DATA>
- - - - - - -

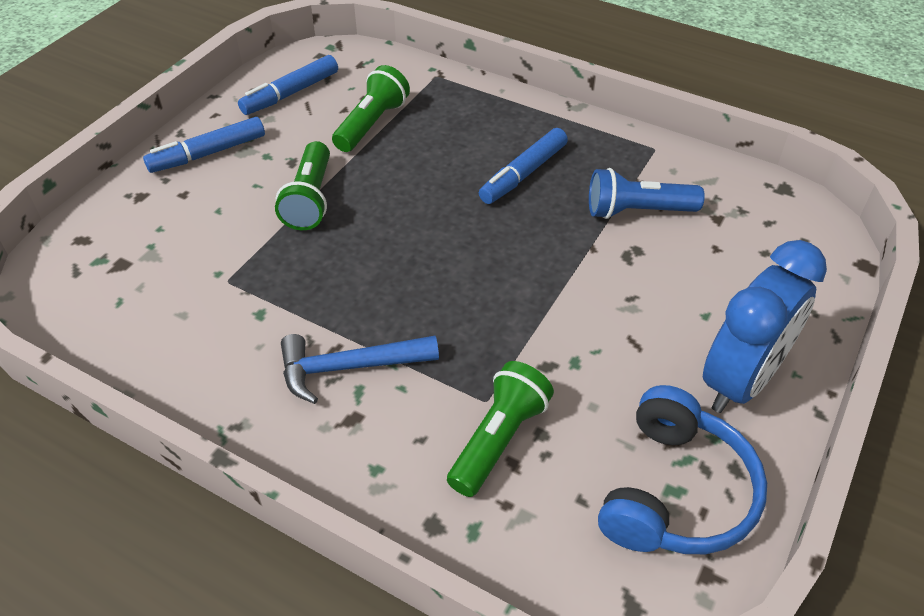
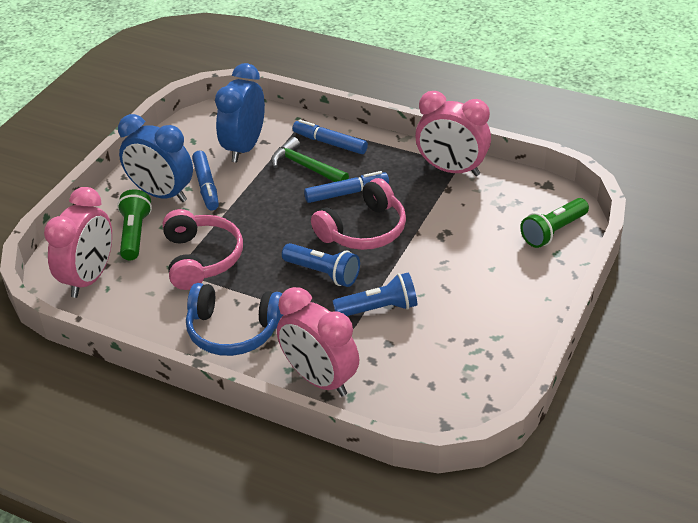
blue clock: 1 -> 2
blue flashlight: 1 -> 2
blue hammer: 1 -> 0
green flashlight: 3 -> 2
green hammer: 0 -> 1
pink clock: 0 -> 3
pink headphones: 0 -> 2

- - - - - - -

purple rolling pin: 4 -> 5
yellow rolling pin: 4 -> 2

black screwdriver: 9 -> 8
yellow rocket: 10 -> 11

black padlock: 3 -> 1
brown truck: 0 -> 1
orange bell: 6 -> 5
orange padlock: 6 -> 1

- - - - - - -

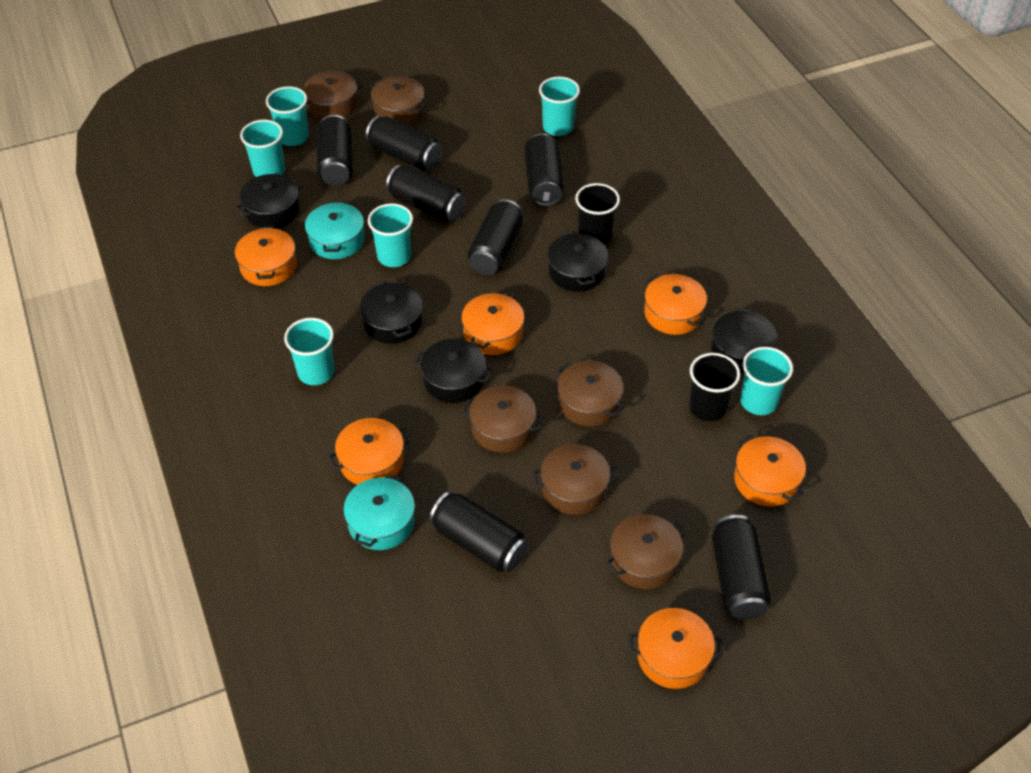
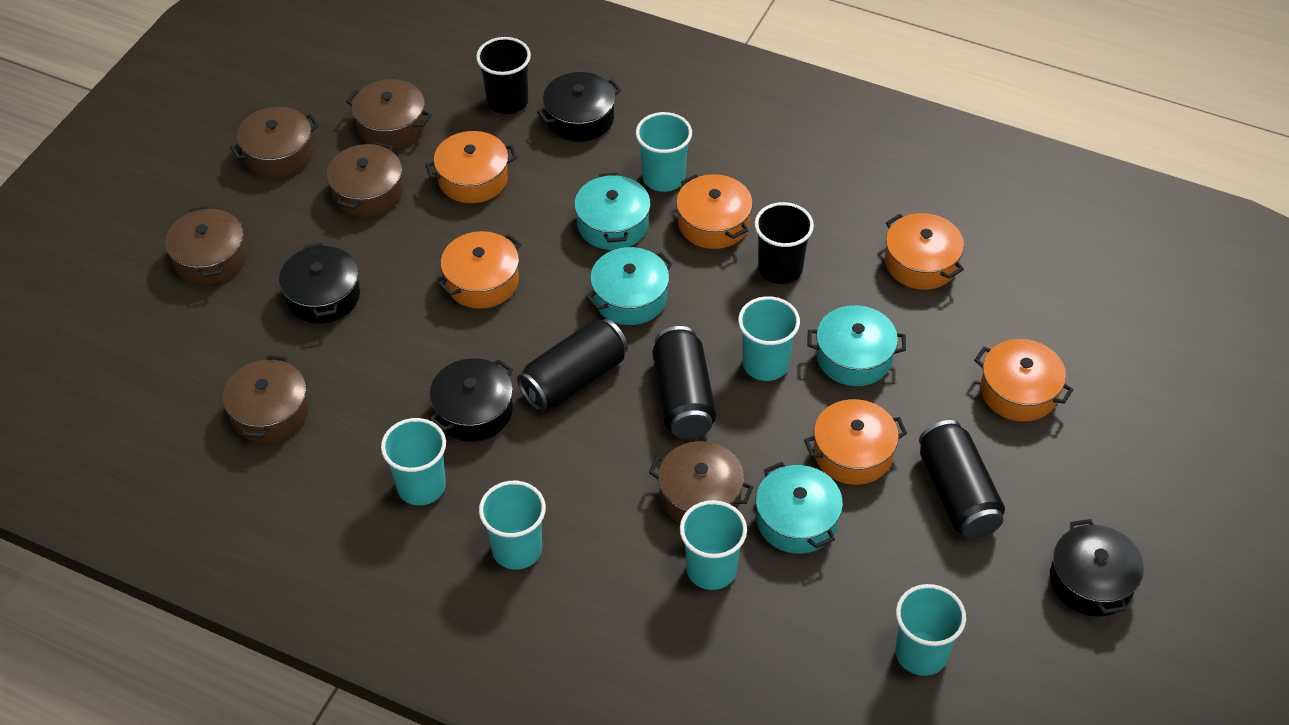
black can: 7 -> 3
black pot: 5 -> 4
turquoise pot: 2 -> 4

- - - - - - -

Reproduce exactly the stretch of the material above that starts at the line with "yellow rolling pin: 4 -> 2" and ends at the line with "orange padlock: 6 -> 1", both included, and nothing else.

SOLUTION TO THIS TASK>
yellow rolling pin: 4 -> 2

black screwdriver: 9 -> 8
yellow rocket: 10 -> 11

black padlock: 3 -> 1
brown truck: 0 -> 1
orange bell: 6 -> 5
orange padlock: 6 -> 1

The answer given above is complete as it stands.